Task to complete:
Reproduce the records without their pictures, keeping every word as it is.

—————

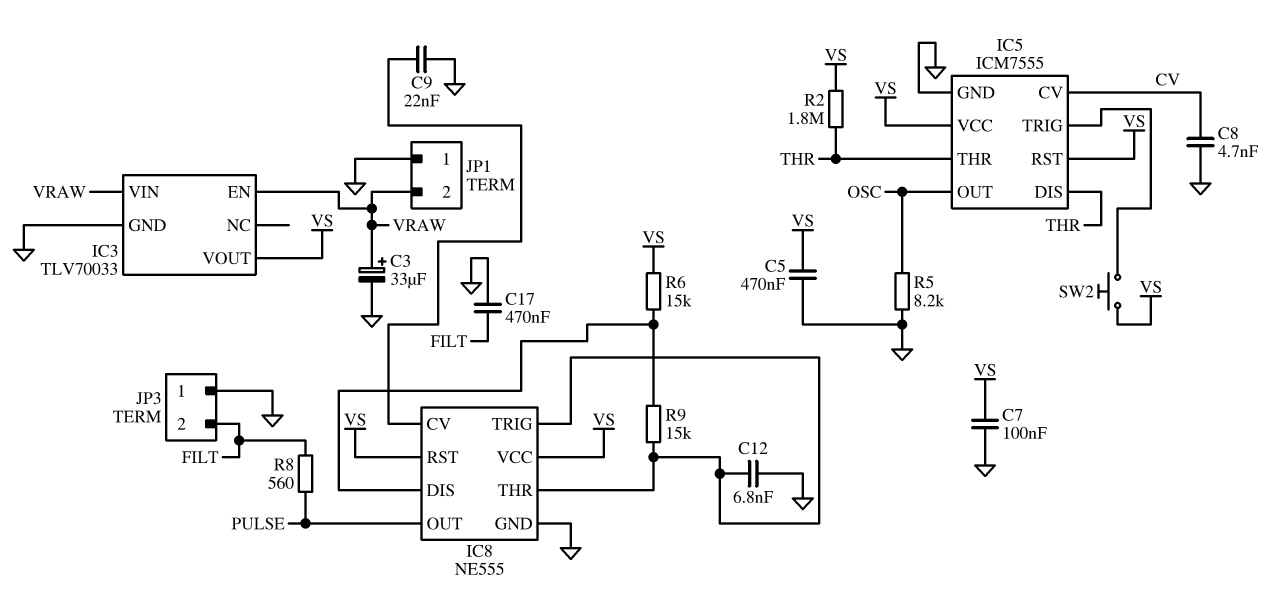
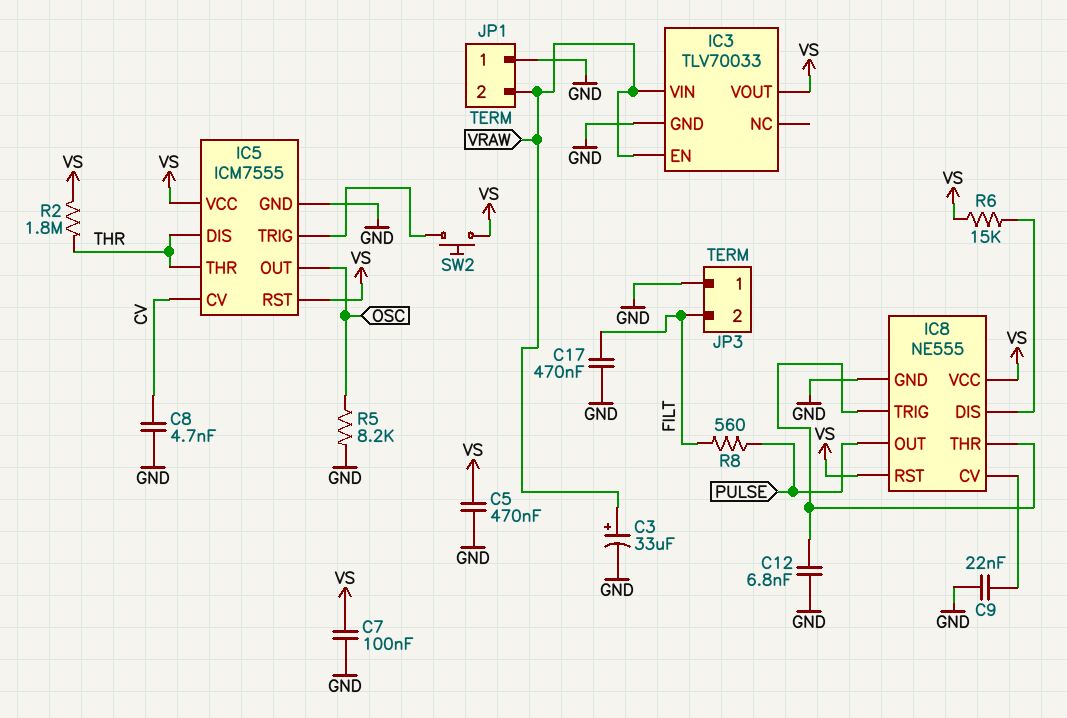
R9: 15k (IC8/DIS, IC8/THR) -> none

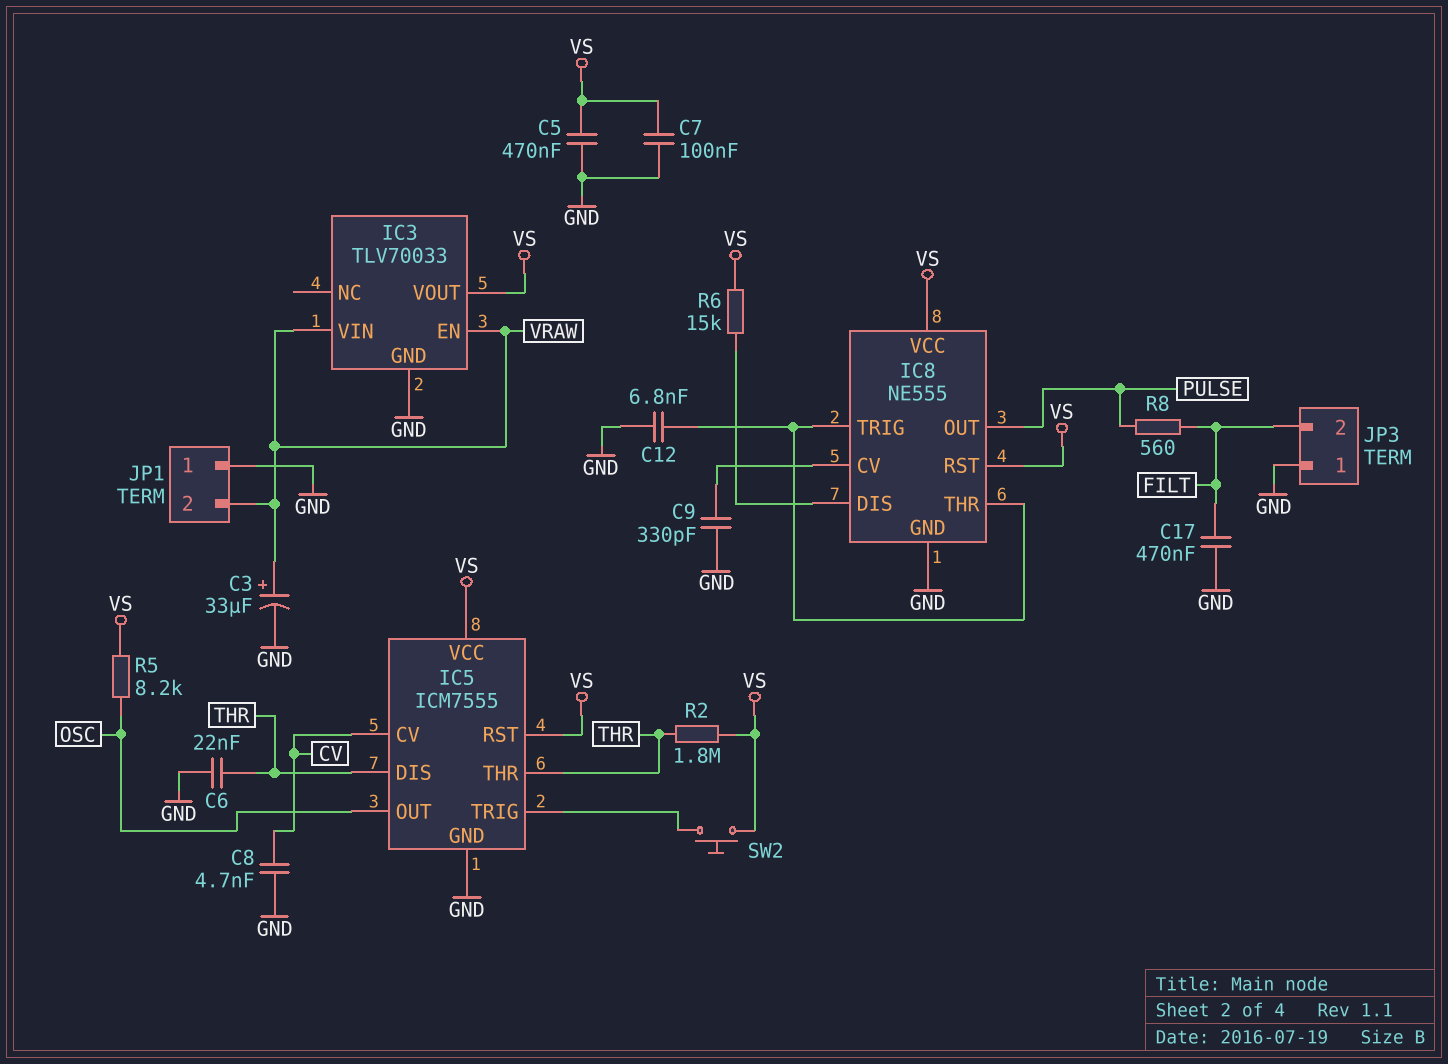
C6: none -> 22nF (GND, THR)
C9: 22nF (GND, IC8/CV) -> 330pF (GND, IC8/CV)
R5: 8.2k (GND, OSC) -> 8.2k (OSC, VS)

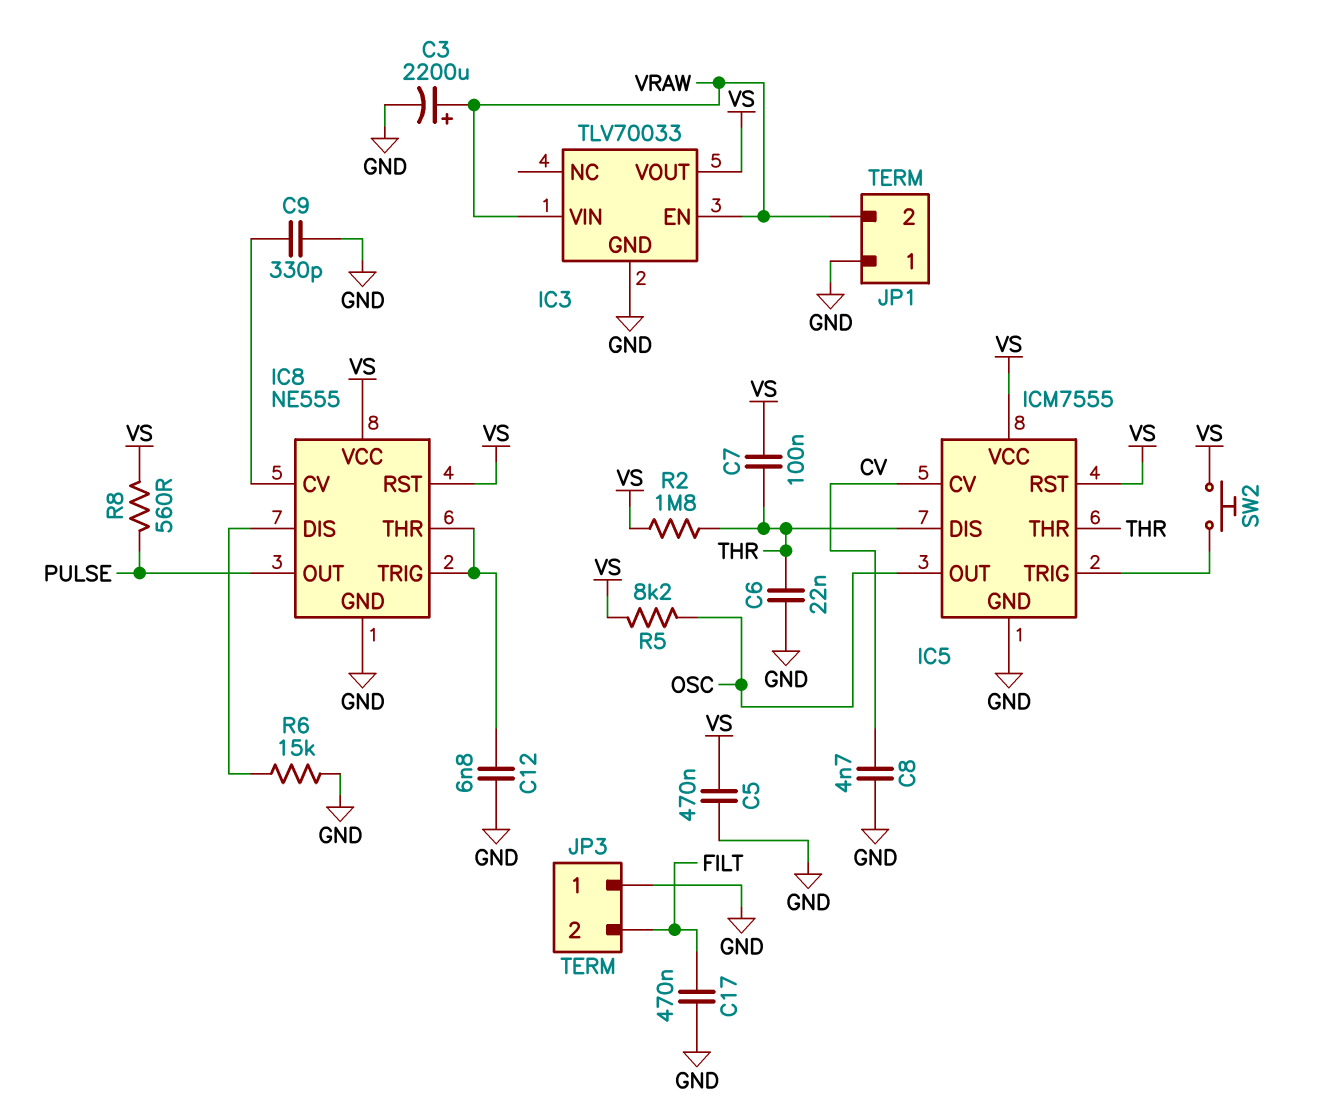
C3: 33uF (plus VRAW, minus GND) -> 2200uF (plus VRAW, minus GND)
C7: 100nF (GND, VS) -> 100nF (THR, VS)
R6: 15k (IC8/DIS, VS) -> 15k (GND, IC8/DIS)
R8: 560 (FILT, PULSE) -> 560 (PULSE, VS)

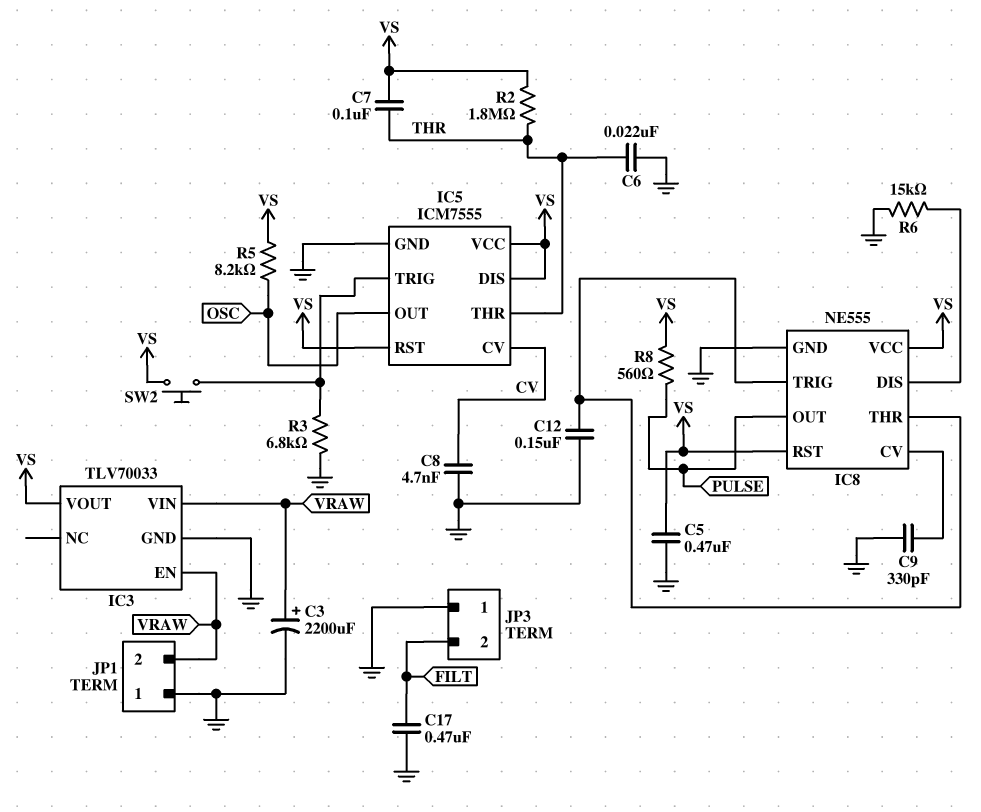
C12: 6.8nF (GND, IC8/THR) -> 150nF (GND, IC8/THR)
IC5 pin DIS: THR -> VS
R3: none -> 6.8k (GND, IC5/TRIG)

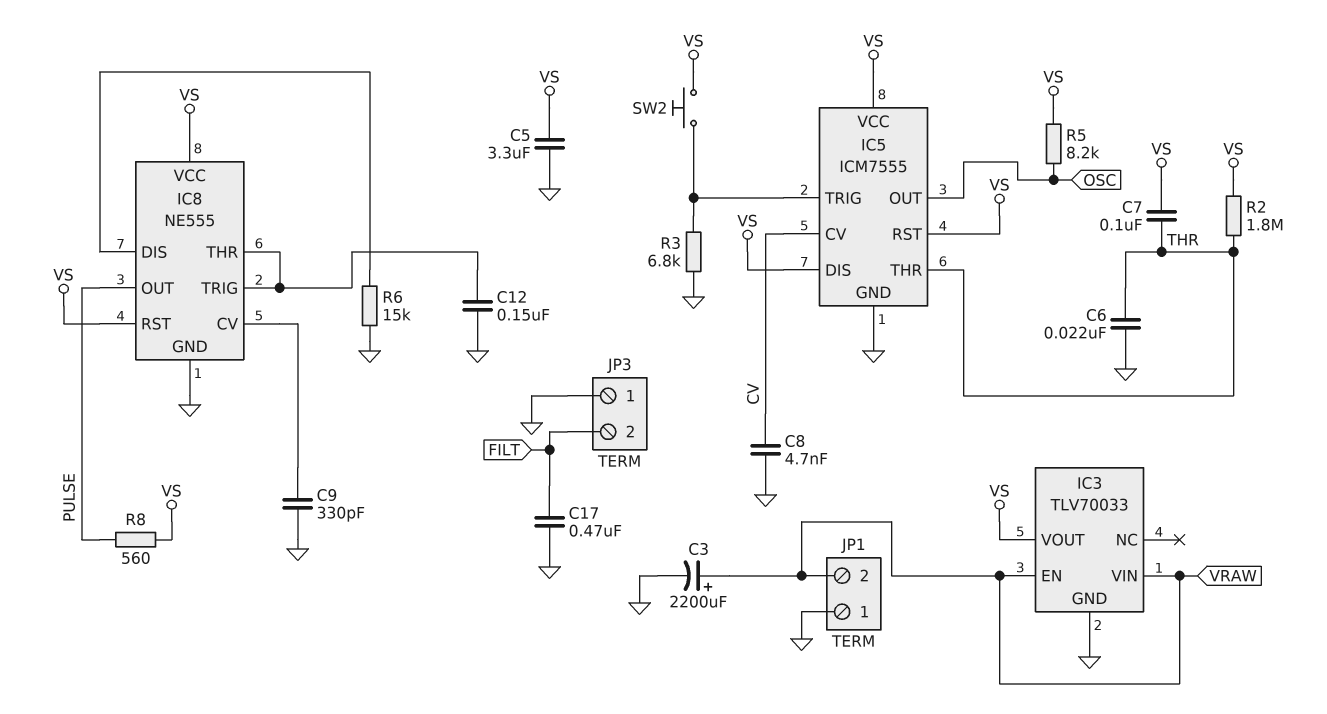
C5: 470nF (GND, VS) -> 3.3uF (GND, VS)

—————

Solution to this task:
R9: 15k (IC8/DIS, IC8/THR) -> none

C6: none -> 22nF (GND, THR)
C9: 22nF (GND, IC8/CV) -> 330pF (GND, IC8/CV)
R5: 8.2k (GND, OSC) -> 8.2k (OSC, VS)

C3: 33uF (plus VRAW, minus GND) -> 2200uF (plus VRAW, minus GND)
C7: 100nF (GND, VS) -> 100nF (THR, VS)
R6: 15k (IC8/DIS, VS) -> 15k (GND, IC8/DIS)
R8: 560 (FILT, PULSE) -> 560 (PULSE, VS)

C12: 6.8nF (GND, IC8/THR) -> 150nF (GND, IC8/THR)
IC5 pin DIS: THR -> VS
R3: none -> 6.8k (GND, IC5/TRIG)

C5: 470nF (GND, VS) -> 3.3uF (GND, VS)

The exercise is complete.